### Record excerpts ###

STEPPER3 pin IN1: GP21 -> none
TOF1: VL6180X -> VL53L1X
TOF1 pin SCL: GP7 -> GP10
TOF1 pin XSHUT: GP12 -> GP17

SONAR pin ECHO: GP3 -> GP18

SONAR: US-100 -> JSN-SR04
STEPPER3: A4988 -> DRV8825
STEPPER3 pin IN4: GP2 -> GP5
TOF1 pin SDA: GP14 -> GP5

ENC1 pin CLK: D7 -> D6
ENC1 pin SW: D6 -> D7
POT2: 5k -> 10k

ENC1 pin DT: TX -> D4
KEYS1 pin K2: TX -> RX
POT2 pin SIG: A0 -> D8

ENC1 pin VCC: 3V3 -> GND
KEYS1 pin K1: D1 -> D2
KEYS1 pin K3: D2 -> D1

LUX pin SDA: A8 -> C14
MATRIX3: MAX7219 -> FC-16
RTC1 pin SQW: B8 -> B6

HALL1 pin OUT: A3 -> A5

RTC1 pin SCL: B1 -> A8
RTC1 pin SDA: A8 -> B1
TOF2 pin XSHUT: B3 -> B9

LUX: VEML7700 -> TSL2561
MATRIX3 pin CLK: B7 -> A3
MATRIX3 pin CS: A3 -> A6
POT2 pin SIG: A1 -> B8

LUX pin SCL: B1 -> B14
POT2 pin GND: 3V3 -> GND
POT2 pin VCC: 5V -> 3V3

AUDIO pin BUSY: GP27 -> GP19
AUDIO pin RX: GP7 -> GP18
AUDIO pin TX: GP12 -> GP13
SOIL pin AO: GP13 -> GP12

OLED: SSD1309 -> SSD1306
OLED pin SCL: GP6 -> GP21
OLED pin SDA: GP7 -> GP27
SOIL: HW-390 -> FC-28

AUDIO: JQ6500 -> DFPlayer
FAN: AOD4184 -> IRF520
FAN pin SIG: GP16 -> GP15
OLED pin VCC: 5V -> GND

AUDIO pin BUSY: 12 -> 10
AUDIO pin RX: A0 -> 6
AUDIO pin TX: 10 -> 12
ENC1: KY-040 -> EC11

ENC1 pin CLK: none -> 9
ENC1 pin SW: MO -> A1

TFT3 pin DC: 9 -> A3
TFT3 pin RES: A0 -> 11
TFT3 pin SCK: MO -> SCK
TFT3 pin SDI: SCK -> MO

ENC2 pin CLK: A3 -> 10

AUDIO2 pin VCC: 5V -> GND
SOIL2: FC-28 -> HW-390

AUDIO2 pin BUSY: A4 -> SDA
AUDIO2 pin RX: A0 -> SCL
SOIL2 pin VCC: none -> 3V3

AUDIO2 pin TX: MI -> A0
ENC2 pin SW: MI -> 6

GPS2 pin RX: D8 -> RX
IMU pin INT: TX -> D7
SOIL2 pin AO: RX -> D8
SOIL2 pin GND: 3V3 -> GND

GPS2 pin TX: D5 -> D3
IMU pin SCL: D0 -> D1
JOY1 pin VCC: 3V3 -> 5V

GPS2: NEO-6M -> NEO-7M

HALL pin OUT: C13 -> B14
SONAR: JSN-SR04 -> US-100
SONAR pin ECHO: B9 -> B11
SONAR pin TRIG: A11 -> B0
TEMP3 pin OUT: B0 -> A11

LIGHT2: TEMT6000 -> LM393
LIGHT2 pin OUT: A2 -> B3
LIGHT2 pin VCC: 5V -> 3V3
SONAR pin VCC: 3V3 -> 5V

###

Take the line that contains "TFT3 pin DC: 9 -> A3" and every line after it to the end of the entries above, and reproduce them exactly.

TFT3 pin DC: 9 -> A3
TFT3 pin RES: A0 -> 11
TFT3 pin SCK: MO -> SCK
TFT3 pin SDI: SCK -> MO

ENC2 pin CLK: A3 -> 10

AUDIO2 pin VCC: 5V -> GND
SOIL2: FC-28 -> HW-390

AUDIO2 pin BUSY: A4 -> SDA
AUDIO2 pin RX: A0 -> SCL
SOIL2 pin VCC: none -> 3V3

AUDIO2 pin TX: MI -> A0
ENC2 pin SW: MI -> 6

GPS2 pin RX: D8 -> RX
IMU pin INT: TX -> D7
SOIL2 pin AO: RX -> D8
SOIL2 pin GND: 3V3 -> GND

GPS2 pin TX: D5 -> D3
IMU pin SCL: D0 -> D1
JOY1 pin VCC: 3V3 -> 5V

GPS2: NEO-6M -> NEO-7M

HALL pin OUT: C13 -> B14
SONAR: JSN-SR04 -> US-100
SONAR pin ECHO: B9 -> B11
SONAR pin TRIG: A11 -> B0
TEMP3 pin OUT: B0 -> A11

LIGHT2: TEMT6000 -> LM393
LIGHT2 pin OUT: A2 -> B3
LIGHT2 pin VCC: 5V -> 3V3
SONAR pin VCC: 3V3 -> 5V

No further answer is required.